→ Your objective:
Look through the records below for the line with "green cake: 2 -> 3" and the line with "yellow lemon: 1 -> 4", then return those lines and all lines between, exactly.

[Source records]
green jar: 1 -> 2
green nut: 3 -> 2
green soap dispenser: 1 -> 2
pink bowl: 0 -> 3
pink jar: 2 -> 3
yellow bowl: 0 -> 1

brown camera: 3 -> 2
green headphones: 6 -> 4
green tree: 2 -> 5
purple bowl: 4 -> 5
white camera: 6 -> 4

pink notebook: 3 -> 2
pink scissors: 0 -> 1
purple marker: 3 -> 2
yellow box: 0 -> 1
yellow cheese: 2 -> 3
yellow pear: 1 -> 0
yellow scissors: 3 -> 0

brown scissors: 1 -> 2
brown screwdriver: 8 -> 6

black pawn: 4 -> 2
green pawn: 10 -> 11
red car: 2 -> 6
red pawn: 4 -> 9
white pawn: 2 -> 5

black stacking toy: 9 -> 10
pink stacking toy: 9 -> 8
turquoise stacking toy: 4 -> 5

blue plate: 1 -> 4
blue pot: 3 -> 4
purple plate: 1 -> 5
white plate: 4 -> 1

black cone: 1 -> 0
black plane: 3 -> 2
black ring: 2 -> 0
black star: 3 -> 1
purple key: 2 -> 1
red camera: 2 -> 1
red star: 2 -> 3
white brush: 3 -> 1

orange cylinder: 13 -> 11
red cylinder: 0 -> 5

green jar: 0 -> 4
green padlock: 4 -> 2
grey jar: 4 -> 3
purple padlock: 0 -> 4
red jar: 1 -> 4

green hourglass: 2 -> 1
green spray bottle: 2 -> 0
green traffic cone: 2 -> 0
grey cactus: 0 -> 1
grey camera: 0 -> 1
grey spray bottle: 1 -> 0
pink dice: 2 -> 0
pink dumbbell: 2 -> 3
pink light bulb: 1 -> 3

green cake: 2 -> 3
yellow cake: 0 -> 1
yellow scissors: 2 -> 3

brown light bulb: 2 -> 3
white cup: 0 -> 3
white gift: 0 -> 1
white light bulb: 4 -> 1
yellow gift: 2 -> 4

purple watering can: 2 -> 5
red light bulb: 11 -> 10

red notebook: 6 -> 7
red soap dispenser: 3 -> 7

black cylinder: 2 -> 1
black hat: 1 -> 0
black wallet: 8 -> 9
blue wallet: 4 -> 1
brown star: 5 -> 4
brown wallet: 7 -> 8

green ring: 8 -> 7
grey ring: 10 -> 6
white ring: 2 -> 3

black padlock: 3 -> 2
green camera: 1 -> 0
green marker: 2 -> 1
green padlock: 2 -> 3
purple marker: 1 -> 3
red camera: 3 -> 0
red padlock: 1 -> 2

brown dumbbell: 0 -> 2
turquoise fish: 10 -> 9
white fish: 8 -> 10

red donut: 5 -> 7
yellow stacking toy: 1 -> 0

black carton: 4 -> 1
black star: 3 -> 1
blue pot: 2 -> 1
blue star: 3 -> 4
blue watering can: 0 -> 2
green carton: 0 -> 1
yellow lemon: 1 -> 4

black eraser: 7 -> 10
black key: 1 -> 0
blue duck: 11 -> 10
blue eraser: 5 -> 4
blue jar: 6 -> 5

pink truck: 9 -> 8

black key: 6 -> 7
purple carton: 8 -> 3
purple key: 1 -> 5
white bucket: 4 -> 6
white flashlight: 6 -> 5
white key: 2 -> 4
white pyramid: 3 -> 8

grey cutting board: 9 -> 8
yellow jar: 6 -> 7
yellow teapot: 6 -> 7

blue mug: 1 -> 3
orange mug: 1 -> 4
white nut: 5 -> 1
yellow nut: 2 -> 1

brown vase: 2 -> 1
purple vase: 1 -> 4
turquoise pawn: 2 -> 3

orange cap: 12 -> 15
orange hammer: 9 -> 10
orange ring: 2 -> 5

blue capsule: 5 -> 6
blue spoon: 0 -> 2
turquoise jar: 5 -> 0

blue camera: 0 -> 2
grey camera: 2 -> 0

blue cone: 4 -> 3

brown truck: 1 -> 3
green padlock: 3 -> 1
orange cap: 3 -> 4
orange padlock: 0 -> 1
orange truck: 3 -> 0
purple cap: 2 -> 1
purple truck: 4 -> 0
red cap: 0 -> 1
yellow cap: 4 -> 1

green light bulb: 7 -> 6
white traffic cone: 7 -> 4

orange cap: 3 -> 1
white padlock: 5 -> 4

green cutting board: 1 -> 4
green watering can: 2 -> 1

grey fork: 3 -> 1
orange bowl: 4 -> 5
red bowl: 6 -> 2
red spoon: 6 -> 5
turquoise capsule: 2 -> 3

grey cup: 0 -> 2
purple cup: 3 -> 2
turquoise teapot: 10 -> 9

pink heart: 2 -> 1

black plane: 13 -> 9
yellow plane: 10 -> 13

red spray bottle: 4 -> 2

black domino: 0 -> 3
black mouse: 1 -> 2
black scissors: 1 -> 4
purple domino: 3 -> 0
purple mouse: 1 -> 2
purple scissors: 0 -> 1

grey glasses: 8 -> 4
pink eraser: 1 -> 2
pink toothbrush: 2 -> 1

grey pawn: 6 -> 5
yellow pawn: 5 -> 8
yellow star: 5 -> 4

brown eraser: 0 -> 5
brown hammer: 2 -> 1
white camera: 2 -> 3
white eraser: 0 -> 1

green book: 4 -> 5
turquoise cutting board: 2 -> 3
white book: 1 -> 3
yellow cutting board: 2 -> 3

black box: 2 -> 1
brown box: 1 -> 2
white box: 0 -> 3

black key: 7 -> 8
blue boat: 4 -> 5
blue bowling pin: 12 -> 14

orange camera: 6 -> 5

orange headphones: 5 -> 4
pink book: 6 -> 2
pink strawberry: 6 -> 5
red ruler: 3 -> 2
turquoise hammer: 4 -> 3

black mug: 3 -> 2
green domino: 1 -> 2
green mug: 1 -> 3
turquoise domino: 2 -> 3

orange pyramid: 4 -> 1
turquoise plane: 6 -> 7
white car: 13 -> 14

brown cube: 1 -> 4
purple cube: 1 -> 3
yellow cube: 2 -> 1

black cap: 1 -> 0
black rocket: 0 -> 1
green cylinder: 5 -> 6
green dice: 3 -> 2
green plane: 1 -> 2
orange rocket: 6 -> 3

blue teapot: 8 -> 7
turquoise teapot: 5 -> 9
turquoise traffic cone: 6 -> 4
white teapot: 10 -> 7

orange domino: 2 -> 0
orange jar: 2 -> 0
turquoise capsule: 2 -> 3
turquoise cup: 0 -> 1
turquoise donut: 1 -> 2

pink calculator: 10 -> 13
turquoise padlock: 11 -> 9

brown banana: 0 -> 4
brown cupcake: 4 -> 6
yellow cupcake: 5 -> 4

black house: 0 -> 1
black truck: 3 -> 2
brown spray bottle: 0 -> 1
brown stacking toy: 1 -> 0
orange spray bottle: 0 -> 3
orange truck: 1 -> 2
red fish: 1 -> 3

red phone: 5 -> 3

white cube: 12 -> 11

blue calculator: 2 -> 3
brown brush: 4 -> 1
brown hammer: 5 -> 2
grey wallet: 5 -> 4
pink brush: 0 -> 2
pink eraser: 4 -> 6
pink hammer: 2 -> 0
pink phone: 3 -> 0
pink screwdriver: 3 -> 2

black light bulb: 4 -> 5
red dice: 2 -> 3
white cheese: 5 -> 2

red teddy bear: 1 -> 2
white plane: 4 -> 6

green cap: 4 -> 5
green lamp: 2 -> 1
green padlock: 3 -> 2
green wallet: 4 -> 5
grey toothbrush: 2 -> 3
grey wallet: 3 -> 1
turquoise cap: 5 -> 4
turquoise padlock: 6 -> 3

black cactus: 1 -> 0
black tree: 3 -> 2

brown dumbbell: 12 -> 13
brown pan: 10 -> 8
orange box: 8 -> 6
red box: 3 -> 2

→ Response:
green cake: 2 -> 3
yellow cake: 0 -> 1
yellow scissors: 2 -> 3

brown light bulb: 2 -> 3
white cup: 0 -> 3
white gift: 0 -> 1
white light bulb: 4 -> 1
yellow gift: 2 -> 4

purple watering can: 2 -> 5
red light bulb: 11 -> 10

red notebook: 6 -> 7
red soap dispenser: 3 -> 7

black cylinder: 2 -> 1
black hat: 1 -> 0
black wallet: 8 -> 9
blue wallet: 4 -> 1
brown star: 5 -> 4
brown wallet: 7 -> 8

green ring: 8 -> 7
grey ring: 10 -> 6
white ring: 2 -> 3

black padlock: 3 -> 2
green camera: 1 -> 0
green marker: 2 -> 1
green padlock: 2 -> 3
purple marker: 1 -> 3
red camera: 3 -> 0
red padlock: 1 -> 2

brown dumbbell: 0 -> 2
turquoise fish: 10 -> 9
white fish: 8 -> 10

red donut: 5 -> 7
yellow stacking toy: 1 -> 0

black carton: 4 -> 1
black star: 3 -> 1
blue pot: 2 -> 1
blue star: 3 -> 4
blue watering can: 0 -> 2
green carton: 0 -> 1
yellow lemon: 1 -> 4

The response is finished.